◆ **YOUR OBJECTIVE**
From the line containing "POT3 pin SIG: D21 -> D32" to the last line of the records below, transcribe everything exactly, pictures excluded.

◆ **DATA FOR REVIEW**
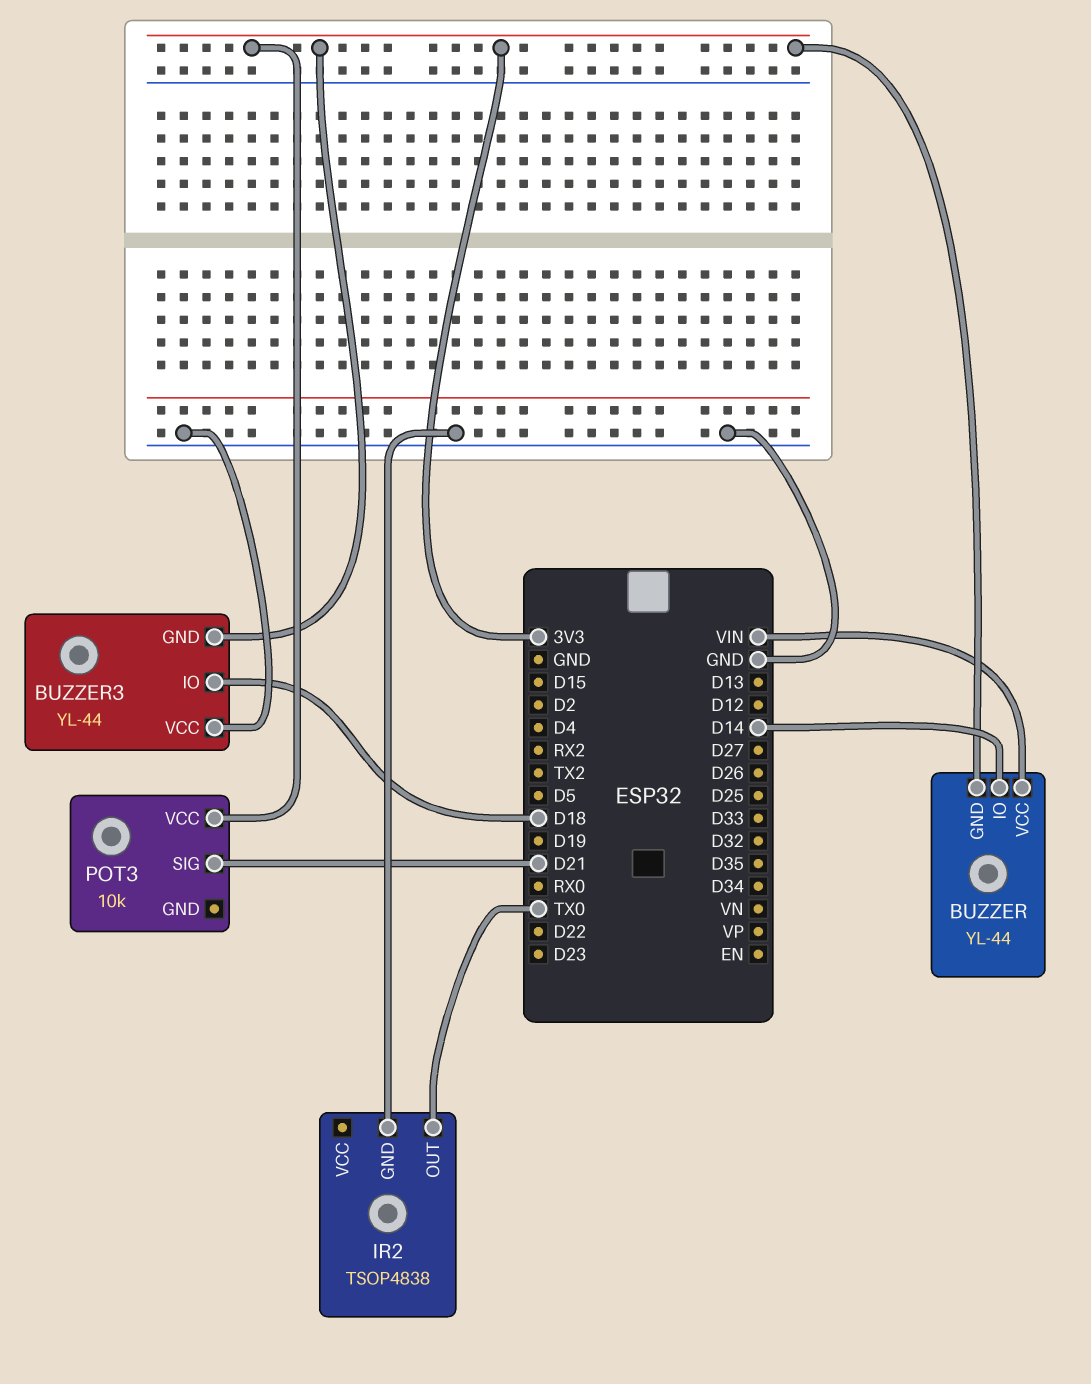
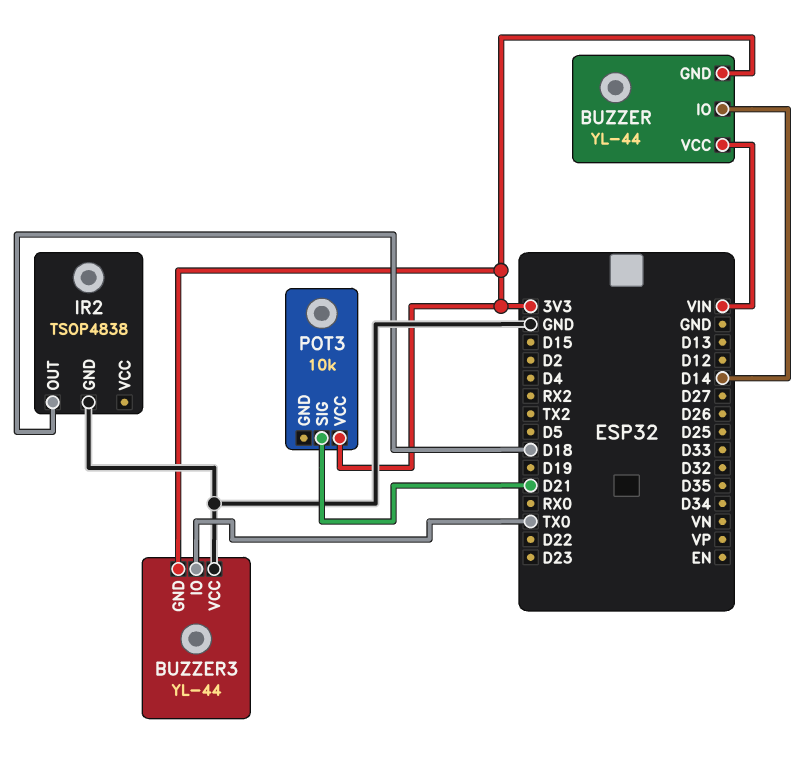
BUZZER3 pin IO: D18 -> TX0
IR2 pin OUT: TX0 -> D18

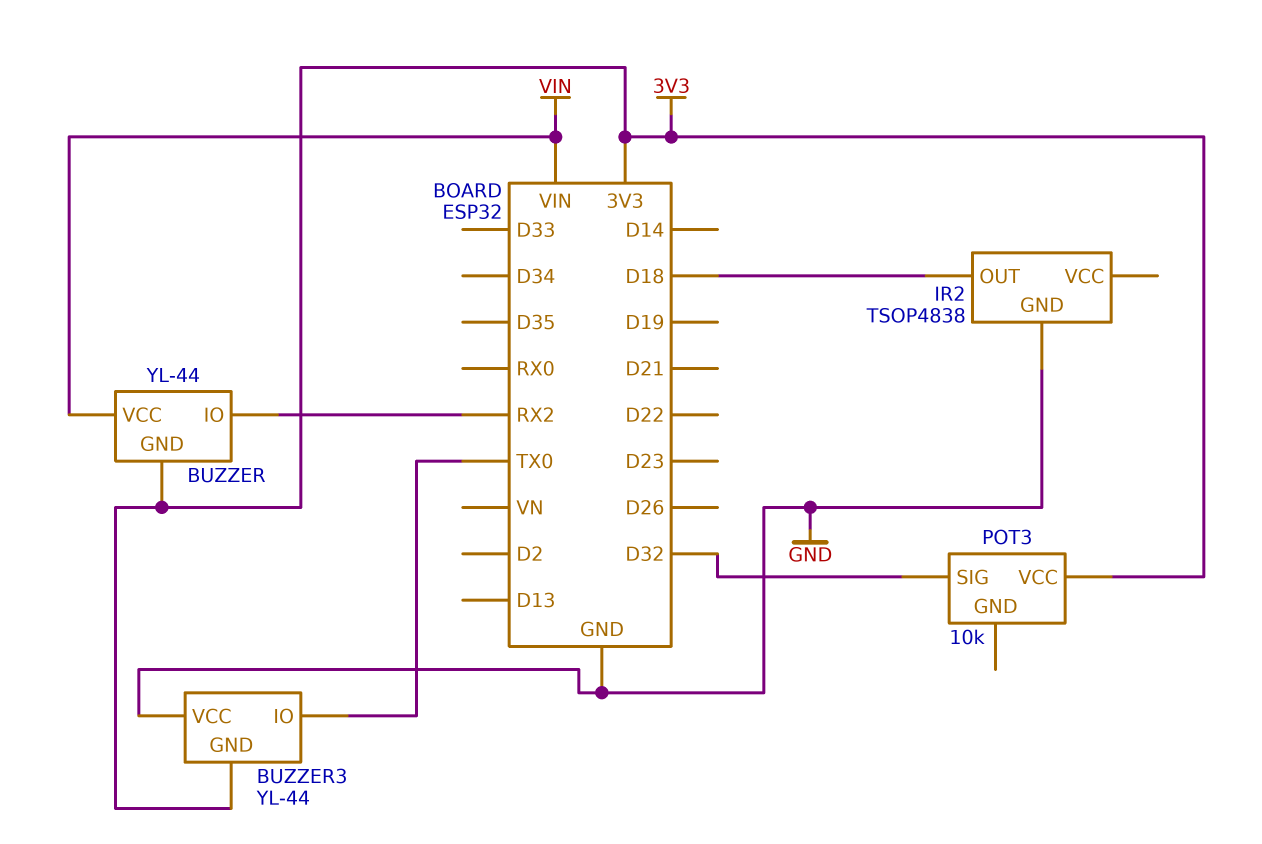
BUZZER pin IO: D14 -> RX2
POT3 pin SIG: D21 -> D32

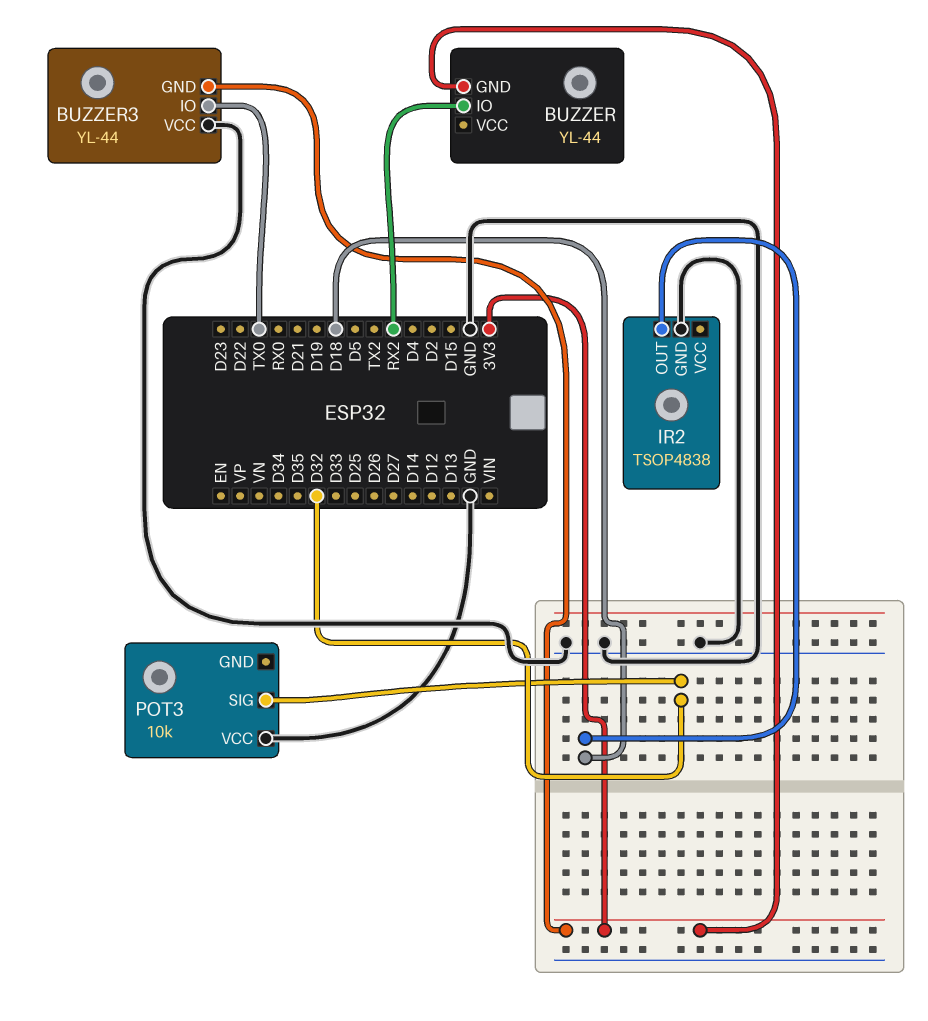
BUZZER pin VCC: VIN -> none
POT3 pin VCC: 3V3 -> GND

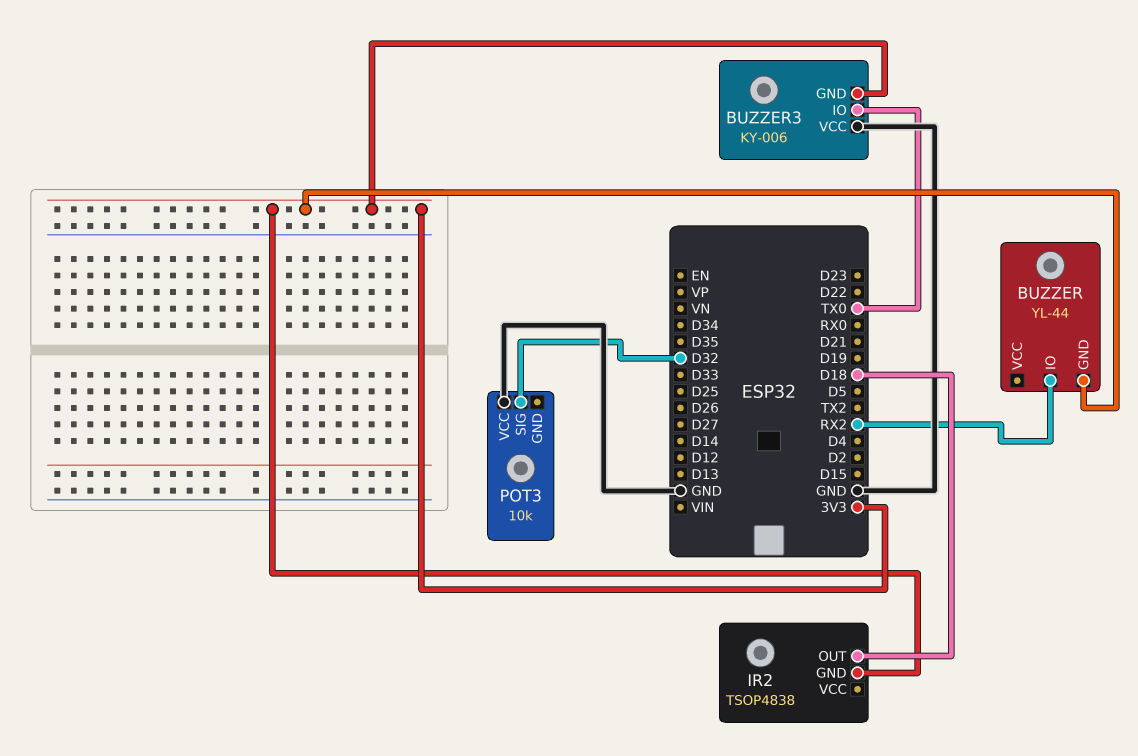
BUZZER3: YL-44 -> KY-006
IR2 pin GND: GND -> 3V3

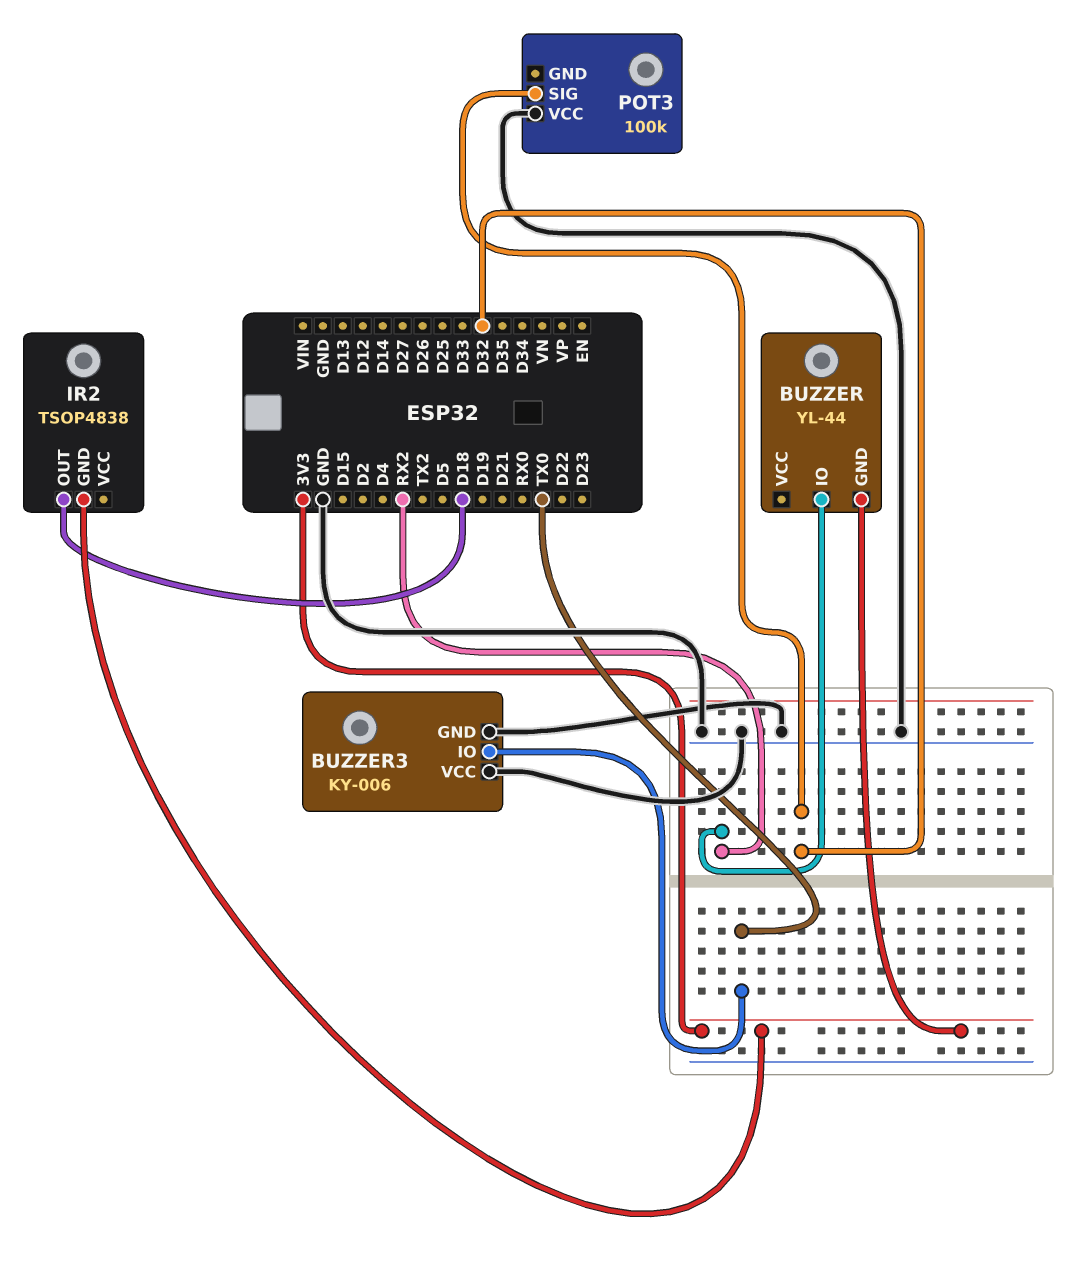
BUZZER3 pin GND: 3V3 -> GND
POT3: 10k -> 100k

◆ **ANSWER FOR THIS EXERCISE**
POT3 pin SIG: D21 -> D32

BUZZER pin VCC: VIN -> none
POT3 pin VCC: 3V3 -> GND

BUZZER3: YL-44 -> KY-006
IR2 pin GND: GND -> 3V3

BUZZER3 pin GND: 3V3 -> GND
POT3: 10k -> 100k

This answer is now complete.